What you should do. When writing out the entries below, keep only the lines from the line with "C1: none -> 15nF (+12V, GND)" to the line with "U3 pin PB2: SCL -> none", both included, exactly as they are, and leave the pictures aside.

————

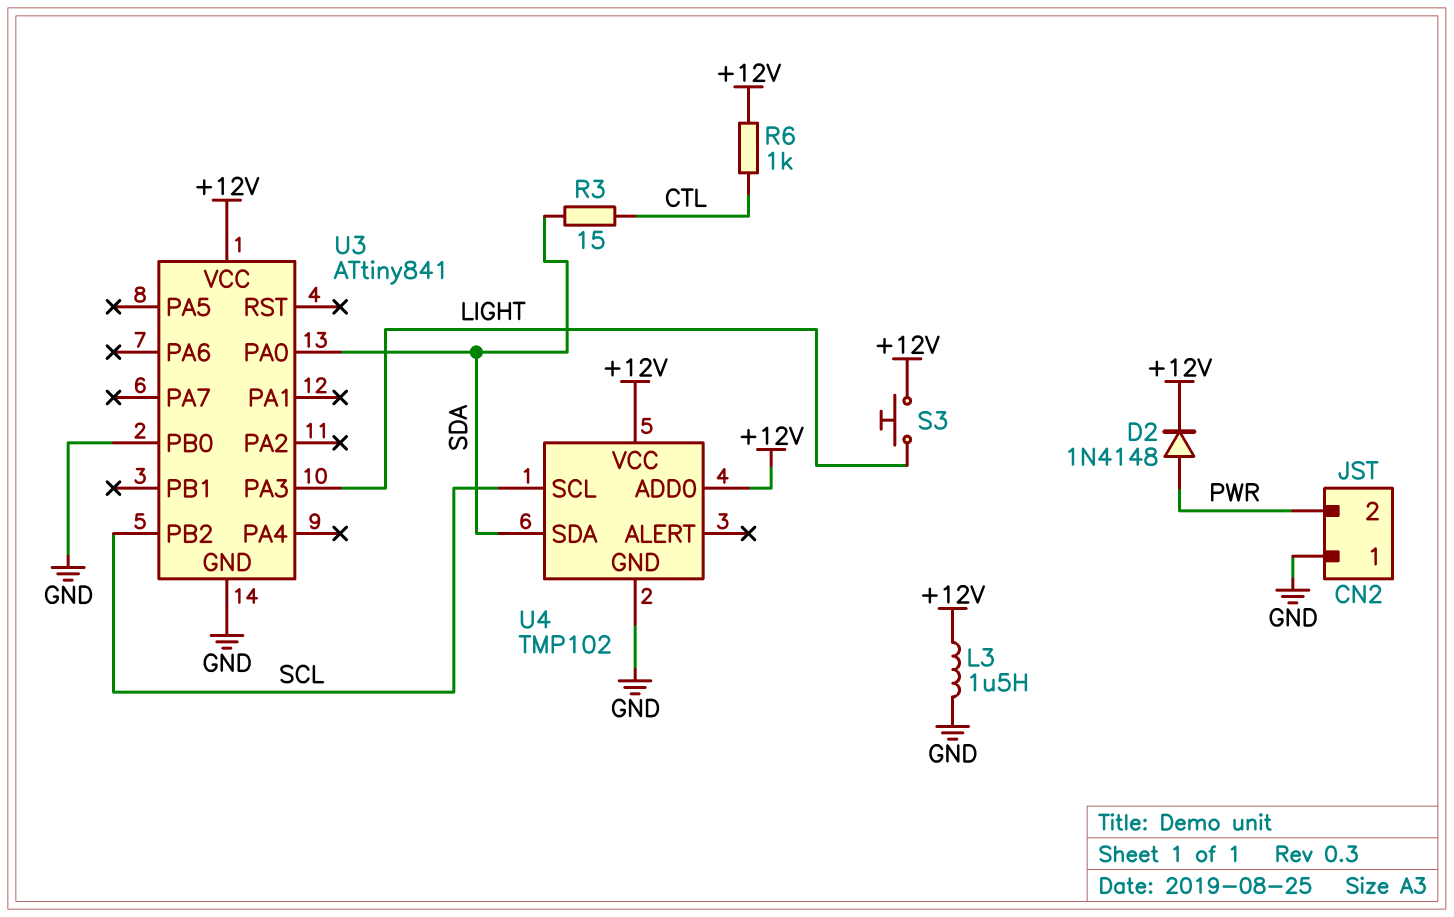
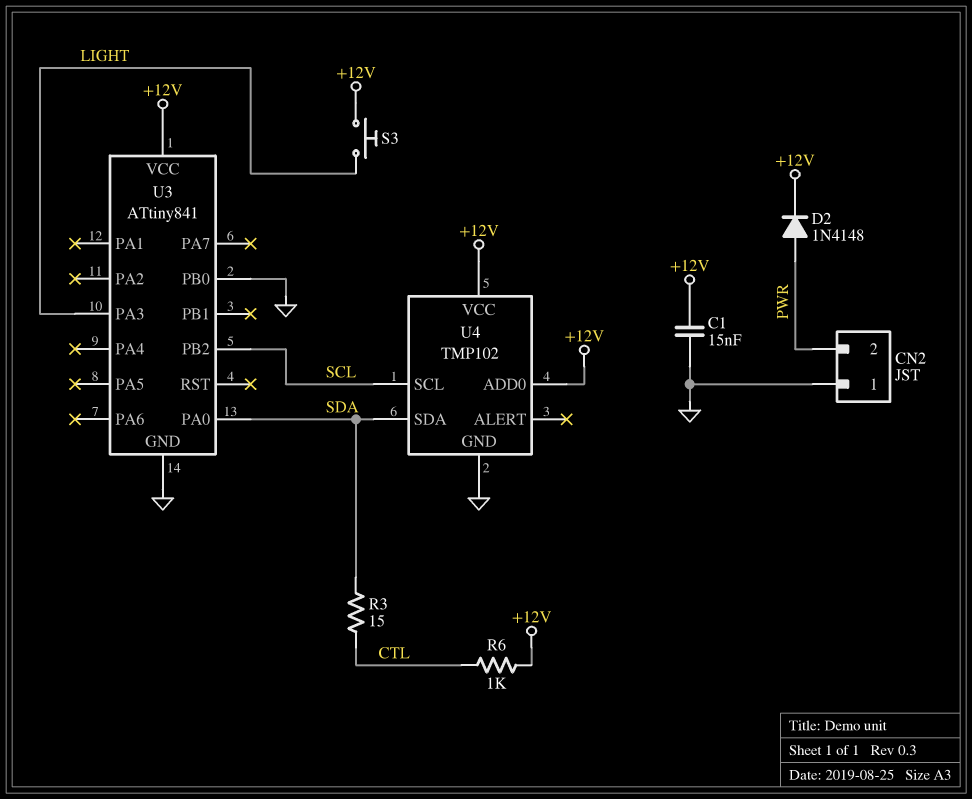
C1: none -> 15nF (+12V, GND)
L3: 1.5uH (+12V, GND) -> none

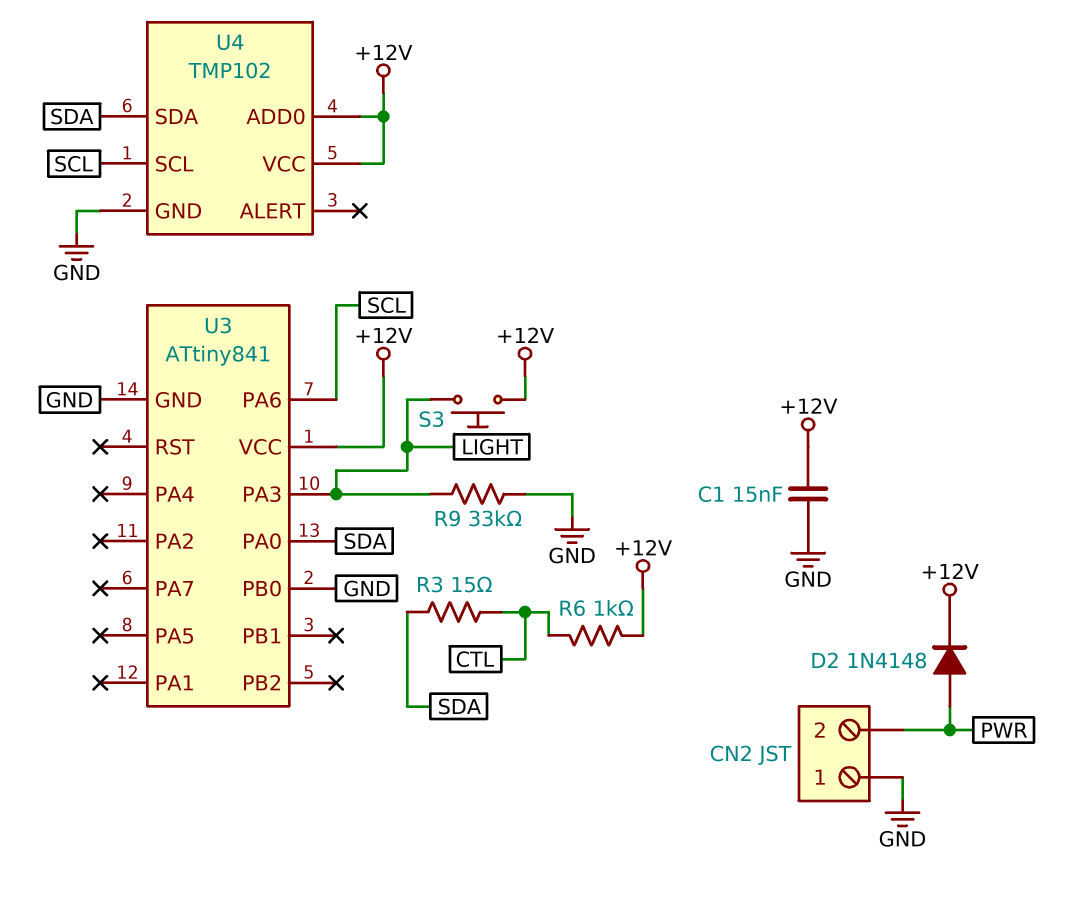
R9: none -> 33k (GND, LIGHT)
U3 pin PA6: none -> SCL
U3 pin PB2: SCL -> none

————

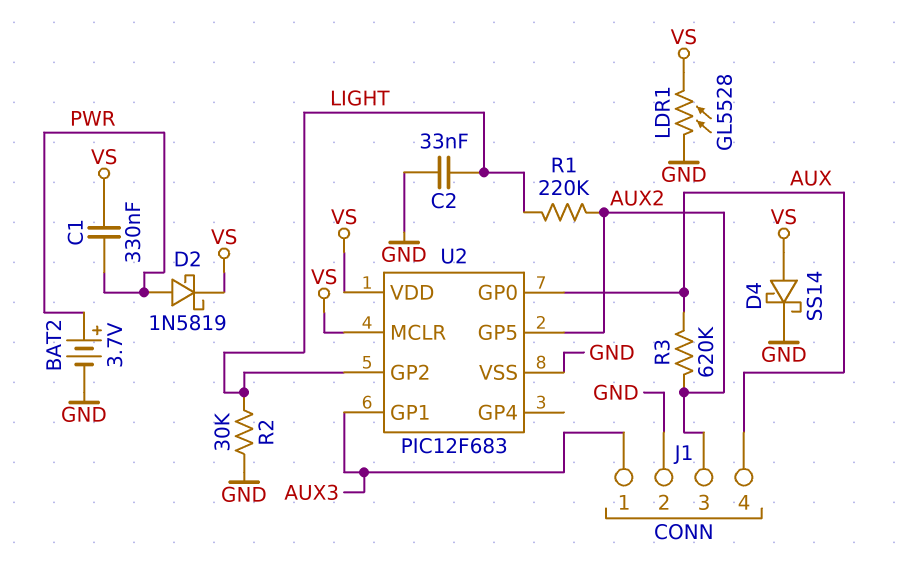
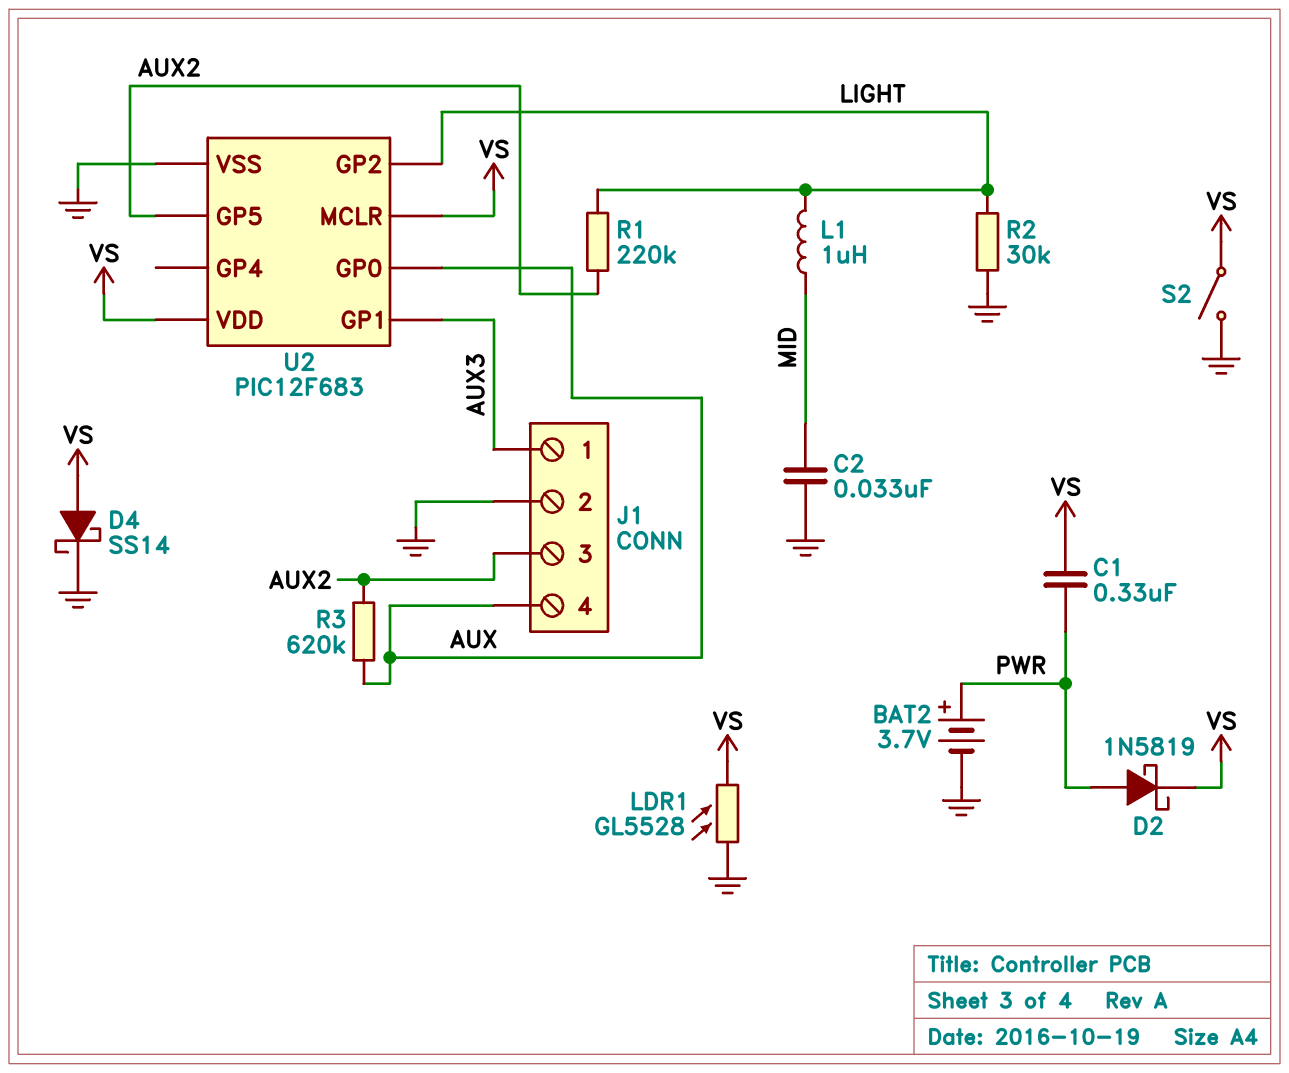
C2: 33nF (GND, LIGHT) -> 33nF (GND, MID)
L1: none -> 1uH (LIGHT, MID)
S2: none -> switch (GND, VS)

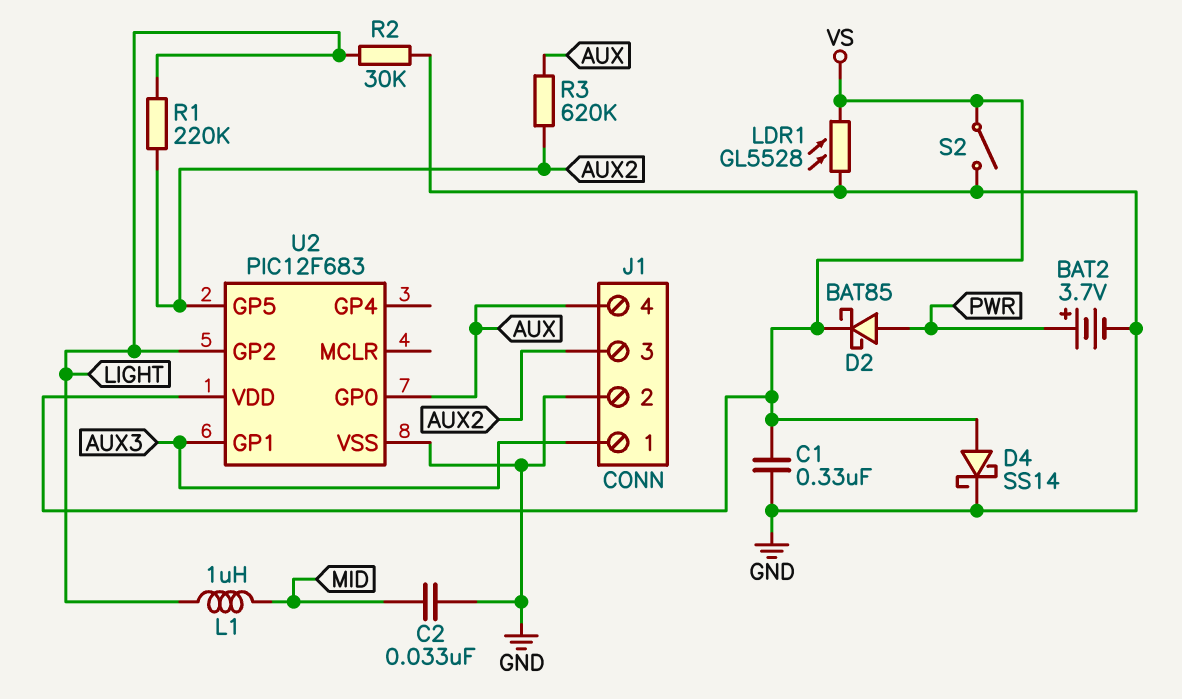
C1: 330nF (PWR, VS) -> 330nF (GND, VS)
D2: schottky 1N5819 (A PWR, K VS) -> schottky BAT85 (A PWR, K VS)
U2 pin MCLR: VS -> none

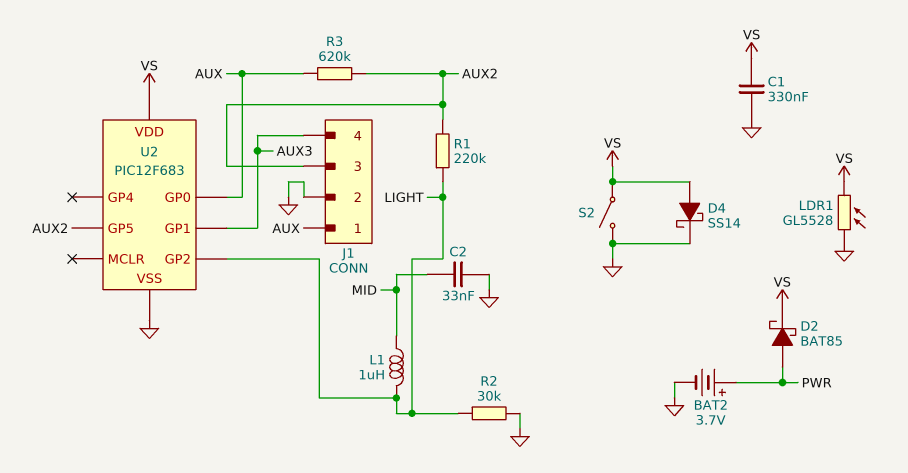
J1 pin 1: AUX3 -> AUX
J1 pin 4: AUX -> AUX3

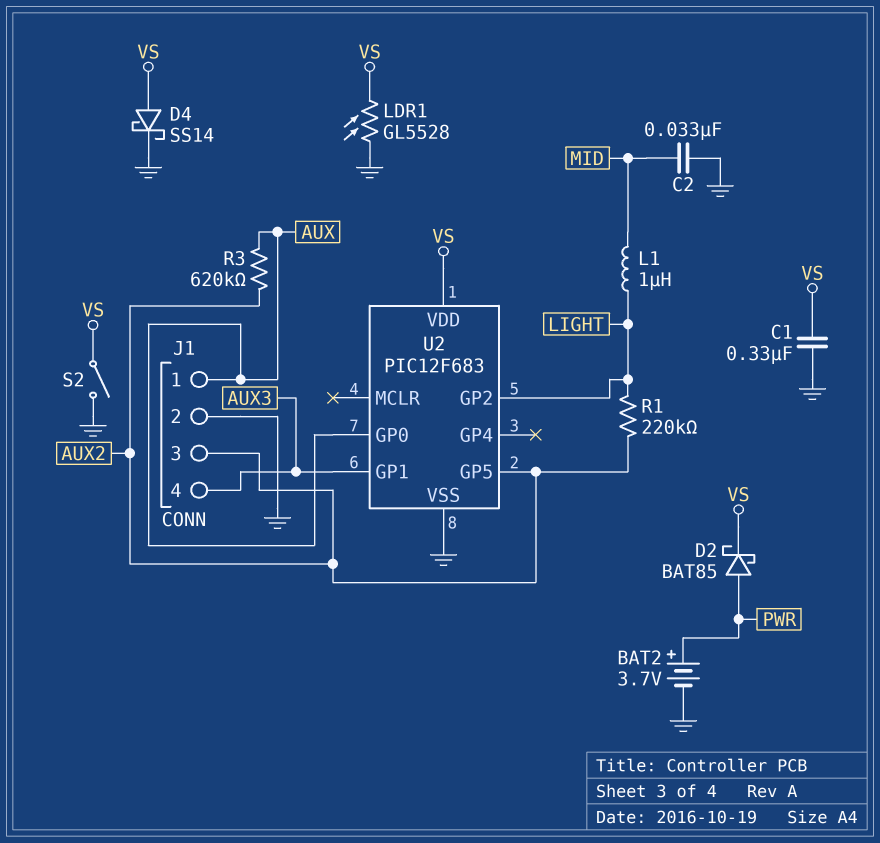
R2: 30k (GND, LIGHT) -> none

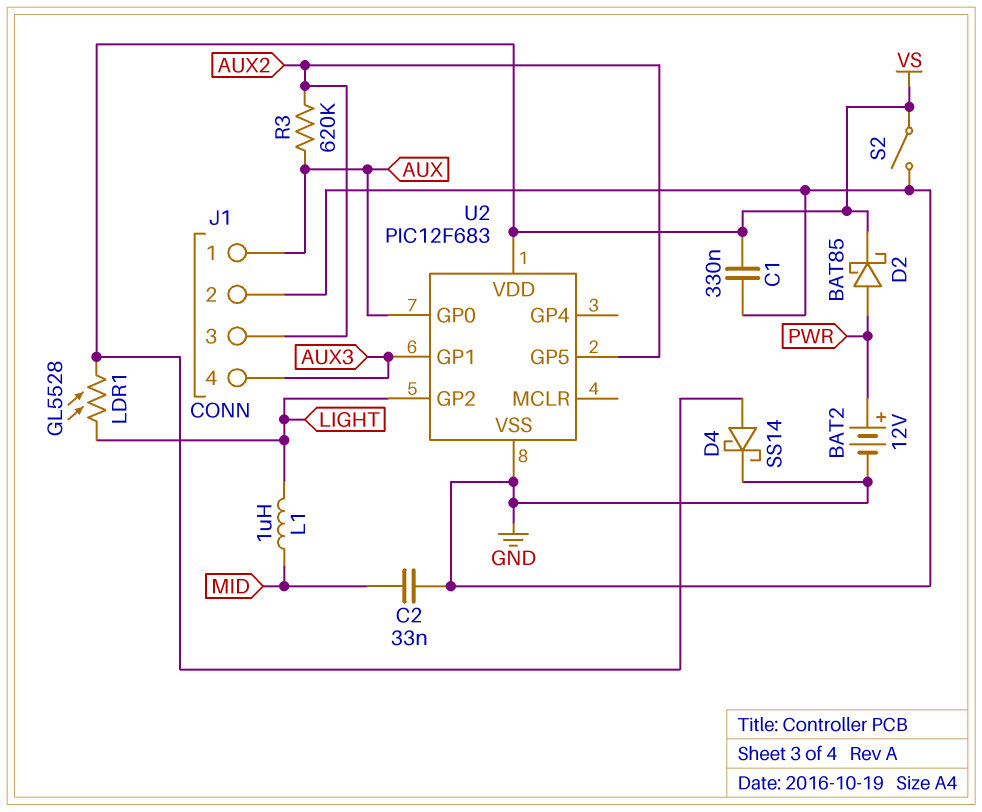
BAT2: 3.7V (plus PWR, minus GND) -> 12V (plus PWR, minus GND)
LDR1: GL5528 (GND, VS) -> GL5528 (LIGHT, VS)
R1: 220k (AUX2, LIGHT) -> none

————

Written solution.
C1: none -> 15nF (+12V, GND)
L3: 1.5uH (+12V, GND) -> none

R9: none -> 33k (GND, LIGHT)
U3 pin PA6: none -> SCL
U3 pin PB2: SCL -> none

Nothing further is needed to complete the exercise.